TRY IT: Of all the entries below, only the lines from the one with "SD2 pin CS: 10 -> A0" up to and including the one with "LINE1 pin DO: A2 -> D9" are to be duplicated exactly.

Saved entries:
..........

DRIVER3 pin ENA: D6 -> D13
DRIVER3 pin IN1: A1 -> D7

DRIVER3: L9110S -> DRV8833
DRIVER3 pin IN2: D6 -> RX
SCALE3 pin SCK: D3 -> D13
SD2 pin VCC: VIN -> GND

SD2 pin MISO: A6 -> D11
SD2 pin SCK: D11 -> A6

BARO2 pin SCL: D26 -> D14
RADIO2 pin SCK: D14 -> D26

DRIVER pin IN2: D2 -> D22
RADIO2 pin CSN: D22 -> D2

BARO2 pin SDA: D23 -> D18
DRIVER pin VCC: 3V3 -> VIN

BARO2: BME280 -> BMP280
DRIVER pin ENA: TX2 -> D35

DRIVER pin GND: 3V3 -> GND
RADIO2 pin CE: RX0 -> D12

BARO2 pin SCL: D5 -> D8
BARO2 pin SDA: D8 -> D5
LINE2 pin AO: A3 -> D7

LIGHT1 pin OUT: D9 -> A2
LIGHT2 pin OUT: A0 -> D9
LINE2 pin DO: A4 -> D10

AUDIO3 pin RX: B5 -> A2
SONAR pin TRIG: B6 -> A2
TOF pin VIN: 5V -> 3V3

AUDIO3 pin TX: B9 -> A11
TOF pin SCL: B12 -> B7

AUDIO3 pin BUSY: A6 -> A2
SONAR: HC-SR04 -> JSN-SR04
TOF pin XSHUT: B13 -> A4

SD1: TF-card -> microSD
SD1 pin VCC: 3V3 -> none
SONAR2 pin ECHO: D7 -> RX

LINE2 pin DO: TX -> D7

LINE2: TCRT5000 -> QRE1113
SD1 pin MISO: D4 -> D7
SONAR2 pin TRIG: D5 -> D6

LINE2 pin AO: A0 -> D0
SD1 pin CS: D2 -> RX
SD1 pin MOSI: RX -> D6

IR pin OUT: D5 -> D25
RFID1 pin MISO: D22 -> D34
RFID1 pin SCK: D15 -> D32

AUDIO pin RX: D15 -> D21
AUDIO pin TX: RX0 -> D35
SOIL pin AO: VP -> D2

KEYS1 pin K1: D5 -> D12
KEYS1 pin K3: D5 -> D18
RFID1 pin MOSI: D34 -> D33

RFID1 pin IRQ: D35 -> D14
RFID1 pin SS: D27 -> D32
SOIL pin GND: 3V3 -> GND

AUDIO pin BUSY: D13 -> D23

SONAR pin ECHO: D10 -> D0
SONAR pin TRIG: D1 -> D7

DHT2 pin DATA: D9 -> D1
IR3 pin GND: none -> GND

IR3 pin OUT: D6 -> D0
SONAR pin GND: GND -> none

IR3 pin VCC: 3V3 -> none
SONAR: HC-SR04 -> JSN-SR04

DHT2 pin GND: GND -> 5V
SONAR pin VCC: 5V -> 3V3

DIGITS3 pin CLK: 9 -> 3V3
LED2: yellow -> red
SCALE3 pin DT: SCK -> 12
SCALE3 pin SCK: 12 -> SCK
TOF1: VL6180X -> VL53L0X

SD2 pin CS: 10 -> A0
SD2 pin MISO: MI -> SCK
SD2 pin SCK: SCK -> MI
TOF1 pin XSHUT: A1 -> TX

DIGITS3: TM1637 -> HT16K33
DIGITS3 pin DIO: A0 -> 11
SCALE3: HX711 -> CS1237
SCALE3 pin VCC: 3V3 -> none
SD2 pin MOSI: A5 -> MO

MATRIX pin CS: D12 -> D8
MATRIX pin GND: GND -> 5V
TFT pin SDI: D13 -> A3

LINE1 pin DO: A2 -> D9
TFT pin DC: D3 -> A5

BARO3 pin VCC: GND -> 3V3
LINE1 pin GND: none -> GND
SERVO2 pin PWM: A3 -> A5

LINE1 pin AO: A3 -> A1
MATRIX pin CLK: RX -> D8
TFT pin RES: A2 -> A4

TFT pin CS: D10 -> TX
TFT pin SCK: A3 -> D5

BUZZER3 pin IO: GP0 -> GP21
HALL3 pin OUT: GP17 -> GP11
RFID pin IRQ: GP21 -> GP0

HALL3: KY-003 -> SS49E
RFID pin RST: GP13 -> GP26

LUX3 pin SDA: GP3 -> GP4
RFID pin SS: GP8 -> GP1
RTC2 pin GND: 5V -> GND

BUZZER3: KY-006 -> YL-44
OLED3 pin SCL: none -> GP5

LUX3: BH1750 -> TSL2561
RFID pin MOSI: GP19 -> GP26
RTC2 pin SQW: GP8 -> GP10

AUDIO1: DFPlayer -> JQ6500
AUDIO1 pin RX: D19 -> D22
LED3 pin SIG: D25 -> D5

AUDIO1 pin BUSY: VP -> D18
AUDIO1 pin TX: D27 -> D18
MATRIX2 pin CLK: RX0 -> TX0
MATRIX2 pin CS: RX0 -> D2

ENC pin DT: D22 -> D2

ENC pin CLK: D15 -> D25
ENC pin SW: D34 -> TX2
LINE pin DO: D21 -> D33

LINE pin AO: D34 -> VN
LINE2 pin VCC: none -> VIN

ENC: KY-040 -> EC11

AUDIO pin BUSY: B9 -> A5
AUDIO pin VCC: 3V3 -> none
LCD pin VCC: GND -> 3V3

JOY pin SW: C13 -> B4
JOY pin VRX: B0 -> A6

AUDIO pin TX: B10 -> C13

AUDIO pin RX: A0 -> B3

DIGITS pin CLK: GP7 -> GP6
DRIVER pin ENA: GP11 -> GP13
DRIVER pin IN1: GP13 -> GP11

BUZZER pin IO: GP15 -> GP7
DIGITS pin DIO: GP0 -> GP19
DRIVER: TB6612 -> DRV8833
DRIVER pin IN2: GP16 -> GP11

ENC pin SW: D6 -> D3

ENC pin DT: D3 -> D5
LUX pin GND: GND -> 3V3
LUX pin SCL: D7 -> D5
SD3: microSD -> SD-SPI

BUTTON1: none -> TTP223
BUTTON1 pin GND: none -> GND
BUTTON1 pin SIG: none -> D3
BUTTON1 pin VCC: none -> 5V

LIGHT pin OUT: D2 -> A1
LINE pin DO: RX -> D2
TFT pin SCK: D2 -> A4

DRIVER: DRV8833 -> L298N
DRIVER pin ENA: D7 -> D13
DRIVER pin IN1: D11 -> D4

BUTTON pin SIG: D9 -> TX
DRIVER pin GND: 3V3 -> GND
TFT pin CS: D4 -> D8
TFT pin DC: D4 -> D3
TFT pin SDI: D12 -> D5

..........

WRITTEN RESPONSE:
SD2 pin CS: 10 -> A0
SD2 pin MISO: MI -> SCK
SD2 pin SCK: SCK -> MI
TOF1 pin XSHUT: A1 -> TX

DIGITS3: TM1637 -> HT16K33
DIGITS3 pin DIO: A0 -> 11
SCALE3: HX711 -> CS1237
SCALE3 pin VCC: 3V3 -> none
SD2 pin MOSI: A5 -> MO

MATRIX pin CS: D12 -> D8
MATRIX pin GND: GND -> 5V
TFT pin SDI: D13 -> A3

LINE1 pin DO: A2 -> D9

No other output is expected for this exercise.